▶ [Task item]: Return the run of lines below that opens with the line containing "stool: (252, 256) -> (438, 153), moved" and closes with the line containing "workbench: (219, 323) -> (130, 197), moved", keeping each one exact.

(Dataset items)
------------------------------------------------

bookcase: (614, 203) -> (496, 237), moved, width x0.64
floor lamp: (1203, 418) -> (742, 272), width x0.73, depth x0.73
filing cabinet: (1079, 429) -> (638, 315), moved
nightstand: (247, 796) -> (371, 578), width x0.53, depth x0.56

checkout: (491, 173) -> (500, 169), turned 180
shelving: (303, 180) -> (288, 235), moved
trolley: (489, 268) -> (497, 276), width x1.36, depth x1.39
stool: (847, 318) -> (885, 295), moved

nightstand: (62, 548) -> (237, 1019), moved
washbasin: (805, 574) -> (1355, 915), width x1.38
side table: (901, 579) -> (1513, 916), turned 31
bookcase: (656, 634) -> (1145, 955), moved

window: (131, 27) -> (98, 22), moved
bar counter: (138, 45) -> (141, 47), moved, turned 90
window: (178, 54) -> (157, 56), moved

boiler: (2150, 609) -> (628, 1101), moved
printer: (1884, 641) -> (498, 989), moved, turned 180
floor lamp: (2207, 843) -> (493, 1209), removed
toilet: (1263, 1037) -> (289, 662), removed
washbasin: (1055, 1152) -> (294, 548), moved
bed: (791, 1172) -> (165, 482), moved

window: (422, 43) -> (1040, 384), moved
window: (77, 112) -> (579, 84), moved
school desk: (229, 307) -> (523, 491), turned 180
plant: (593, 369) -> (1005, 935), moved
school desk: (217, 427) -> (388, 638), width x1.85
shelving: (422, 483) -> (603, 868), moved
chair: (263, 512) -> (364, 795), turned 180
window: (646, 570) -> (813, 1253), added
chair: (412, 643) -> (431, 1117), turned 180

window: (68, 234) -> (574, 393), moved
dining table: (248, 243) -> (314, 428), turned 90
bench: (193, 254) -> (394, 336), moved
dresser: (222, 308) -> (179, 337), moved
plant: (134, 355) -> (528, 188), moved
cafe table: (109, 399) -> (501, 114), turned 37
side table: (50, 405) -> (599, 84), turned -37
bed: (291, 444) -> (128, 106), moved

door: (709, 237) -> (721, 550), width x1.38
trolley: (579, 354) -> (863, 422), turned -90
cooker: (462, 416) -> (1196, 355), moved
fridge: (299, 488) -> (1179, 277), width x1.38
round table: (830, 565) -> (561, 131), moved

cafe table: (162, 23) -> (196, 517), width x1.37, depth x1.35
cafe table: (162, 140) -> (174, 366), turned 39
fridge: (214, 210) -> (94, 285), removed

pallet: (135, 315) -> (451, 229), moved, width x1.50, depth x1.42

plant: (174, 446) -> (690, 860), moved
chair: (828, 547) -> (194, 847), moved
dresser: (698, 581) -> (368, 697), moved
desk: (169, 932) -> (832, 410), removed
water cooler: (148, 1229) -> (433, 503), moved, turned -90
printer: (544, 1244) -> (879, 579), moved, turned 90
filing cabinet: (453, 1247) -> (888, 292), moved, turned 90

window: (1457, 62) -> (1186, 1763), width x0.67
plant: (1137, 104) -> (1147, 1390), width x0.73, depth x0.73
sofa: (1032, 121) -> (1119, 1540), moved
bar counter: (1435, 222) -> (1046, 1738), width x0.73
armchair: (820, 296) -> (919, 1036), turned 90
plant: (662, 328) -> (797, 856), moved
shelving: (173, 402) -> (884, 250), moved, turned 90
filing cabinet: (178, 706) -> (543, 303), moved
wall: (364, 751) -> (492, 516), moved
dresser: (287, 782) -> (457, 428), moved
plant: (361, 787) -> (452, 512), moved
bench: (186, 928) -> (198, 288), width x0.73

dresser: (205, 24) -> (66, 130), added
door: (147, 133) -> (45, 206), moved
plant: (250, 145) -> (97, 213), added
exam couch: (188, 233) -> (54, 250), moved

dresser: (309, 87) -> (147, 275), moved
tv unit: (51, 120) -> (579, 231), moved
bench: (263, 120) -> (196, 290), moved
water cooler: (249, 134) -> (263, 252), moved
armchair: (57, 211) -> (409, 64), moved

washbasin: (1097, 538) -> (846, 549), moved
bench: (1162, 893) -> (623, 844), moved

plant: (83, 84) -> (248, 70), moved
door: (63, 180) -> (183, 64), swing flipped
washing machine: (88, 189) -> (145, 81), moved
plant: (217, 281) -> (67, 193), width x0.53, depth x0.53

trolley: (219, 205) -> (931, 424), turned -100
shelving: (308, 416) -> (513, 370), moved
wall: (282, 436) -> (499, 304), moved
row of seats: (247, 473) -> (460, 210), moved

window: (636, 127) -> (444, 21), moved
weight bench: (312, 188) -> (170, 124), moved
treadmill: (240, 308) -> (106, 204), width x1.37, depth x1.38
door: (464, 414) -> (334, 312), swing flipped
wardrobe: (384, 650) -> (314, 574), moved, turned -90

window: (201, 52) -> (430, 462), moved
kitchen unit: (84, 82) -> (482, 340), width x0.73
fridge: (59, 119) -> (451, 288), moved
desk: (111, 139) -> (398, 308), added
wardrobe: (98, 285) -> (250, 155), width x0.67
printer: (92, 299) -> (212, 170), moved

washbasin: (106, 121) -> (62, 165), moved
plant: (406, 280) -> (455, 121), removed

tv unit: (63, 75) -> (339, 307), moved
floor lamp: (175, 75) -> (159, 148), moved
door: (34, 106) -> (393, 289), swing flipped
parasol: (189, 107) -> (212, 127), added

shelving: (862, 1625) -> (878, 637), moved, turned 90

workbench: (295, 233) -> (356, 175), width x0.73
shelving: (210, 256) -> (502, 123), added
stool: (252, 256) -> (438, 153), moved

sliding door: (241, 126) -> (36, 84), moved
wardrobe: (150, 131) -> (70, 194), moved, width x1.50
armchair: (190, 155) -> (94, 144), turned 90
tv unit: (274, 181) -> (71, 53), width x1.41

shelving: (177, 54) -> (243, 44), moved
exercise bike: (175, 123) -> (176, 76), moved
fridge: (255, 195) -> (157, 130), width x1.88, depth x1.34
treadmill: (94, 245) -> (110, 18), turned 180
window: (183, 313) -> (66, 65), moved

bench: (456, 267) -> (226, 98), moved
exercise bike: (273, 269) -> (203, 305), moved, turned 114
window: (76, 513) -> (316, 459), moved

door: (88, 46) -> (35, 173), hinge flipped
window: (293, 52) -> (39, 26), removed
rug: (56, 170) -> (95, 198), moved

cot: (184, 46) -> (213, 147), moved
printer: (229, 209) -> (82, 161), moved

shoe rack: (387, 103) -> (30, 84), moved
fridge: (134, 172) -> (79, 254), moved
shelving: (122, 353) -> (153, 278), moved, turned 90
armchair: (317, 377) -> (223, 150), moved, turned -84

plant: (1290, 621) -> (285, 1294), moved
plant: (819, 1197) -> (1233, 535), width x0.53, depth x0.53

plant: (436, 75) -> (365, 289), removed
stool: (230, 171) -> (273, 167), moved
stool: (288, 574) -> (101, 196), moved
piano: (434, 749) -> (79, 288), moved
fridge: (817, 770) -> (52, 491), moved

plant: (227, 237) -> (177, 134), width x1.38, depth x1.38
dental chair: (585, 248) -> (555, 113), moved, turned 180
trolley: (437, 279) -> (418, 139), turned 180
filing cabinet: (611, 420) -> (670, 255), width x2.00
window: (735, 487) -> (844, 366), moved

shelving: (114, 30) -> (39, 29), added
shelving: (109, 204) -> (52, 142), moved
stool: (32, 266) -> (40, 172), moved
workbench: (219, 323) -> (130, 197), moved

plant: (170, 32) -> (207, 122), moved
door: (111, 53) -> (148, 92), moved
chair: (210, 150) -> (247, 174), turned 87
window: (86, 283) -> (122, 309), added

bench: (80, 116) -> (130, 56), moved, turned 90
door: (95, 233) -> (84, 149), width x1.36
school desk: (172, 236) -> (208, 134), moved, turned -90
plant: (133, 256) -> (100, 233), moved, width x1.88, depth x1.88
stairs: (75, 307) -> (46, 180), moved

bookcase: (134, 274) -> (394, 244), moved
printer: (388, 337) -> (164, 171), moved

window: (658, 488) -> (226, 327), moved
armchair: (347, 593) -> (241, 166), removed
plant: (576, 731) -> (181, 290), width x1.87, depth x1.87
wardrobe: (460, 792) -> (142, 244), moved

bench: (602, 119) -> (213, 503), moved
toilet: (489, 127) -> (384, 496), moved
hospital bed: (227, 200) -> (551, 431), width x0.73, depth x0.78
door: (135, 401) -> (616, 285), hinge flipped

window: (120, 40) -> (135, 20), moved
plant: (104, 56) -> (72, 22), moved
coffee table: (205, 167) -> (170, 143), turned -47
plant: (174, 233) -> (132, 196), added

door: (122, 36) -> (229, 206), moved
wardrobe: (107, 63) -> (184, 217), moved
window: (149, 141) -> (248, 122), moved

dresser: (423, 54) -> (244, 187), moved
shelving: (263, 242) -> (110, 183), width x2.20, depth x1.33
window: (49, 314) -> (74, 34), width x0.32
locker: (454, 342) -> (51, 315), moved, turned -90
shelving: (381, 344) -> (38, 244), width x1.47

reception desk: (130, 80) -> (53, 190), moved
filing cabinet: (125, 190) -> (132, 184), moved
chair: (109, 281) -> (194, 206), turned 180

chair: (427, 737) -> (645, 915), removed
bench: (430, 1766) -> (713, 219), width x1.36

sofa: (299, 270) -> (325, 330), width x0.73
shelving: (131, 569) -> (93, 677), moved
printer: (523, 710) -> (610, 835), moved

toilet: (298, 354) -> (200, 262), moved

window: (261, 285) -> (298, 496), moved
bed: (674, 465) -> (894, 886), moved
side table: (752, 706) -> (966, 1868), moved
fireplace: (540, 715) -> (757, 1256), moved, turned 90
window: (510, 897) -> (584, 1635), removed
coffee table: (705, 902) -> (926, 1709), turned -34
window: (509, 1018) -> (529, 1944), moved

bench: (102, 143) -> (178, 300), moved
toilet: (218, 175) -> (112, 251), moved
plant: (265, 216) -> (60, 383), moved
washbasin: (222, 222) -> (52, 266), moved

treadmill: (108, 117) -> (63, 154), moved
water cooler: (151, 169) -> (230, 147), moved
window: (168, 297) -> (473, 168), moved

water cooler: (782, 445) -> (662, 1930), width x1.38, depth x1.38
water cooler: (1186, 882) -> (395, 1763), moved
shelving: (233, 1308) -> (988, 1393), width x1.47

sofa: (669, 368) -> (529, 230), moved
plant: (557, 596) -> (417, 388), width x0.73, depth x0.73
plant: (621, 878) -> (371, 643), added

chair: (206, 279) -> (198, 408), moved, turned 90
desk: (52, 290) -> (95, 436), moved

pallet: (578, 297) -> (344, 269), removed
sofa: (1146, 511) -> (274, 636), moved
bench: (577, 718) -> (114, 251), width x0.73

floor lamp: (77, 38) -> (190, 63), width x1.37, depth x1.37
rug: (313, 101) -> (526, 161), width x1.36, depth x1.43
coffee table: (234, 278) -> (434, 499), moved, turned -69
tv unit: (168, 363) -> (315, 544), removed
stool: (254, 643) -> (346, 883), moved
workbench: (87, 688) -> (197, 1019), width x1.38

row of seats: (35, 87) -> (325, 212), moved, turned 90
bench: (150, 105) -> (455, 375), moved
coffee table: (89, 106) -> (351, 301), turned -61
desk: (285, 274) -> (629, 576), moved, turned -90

------------------------------------------------

▶ [Problem solution]:
stool: (252, 256) -> (438, 153), moved

sliding door: (241, 126) -> (36, 84), moved
wardrobe: (150, 131) -> (70, 194), moved, width x1.50
armchair: (190, 155) -> (94, 144), turned 90
tv unit: (274, 181) -> (71, 53), width x1.41

shelving: (177, 54) -> (243, 44), moved
exercise bike: (175, 123) -> (176, 76), moved
fridge: (255, 195) -> (157, 130), width x1.88, depth x1.34
treadmill: (94, 245) -> (110, 18), turned 180
window: (183, 313) -> (66, 65), moved

bench: (456, 267) -> (226, 98), moved
exercise bike: (273, 269) -> (203, 305), moved, turned 114
window: (76, 513) -> (316, 459), moved

door: (88, 46) -> (35, 173), hinge flipped
window: (293, 52) -> (39, 26), removed
rug: (56, 170) -> (95, 198), moved

cot: (184, 46) -> (213, 147), moved
printer: (229, 209) -> (82, 161), moved

shoe rack: (387, 103) -> (30, 84), moved
fridge: (134, 172) -> (79, 254), moved
shelving: (122, 353) -> (153, 278), moved, turned 90
armchair: (317, 377) -> (223, 150), moved, turned -84

plant: (1290, 621) -> (285, 1294), moved
plant: (819, 1197) -> (1233, 535), width x0.53, depth x0.53

plant: (436, 75) -> (365, 289), removed
stool: (230, 171) -> (273, 167), moved
stool: (288, 574) -> (101, 196), moved
piano: (434, 749) -> (79, 288), moved
fridge: (817, 770) -> (52, 491), moved

plant: (227, 237) -> (177, 134), width x1.38, depth x1.38
dental chair: (585, 248) -> (555, 113), moved, turned 180
trolley: (437, 279) -> (418, 139), turned 180
filing cabinet: (611, 420) -> (670, 255), width x2.00
window: (735, 487) -> (844, 366), moved

shelving: (114, 30) -> (39, 29), added
shelving: (109, 204) -> (52, 142), moved
stool: (32, 266) -> (40, 172), moved
workbench: (219, 323) -> (130, 197), moved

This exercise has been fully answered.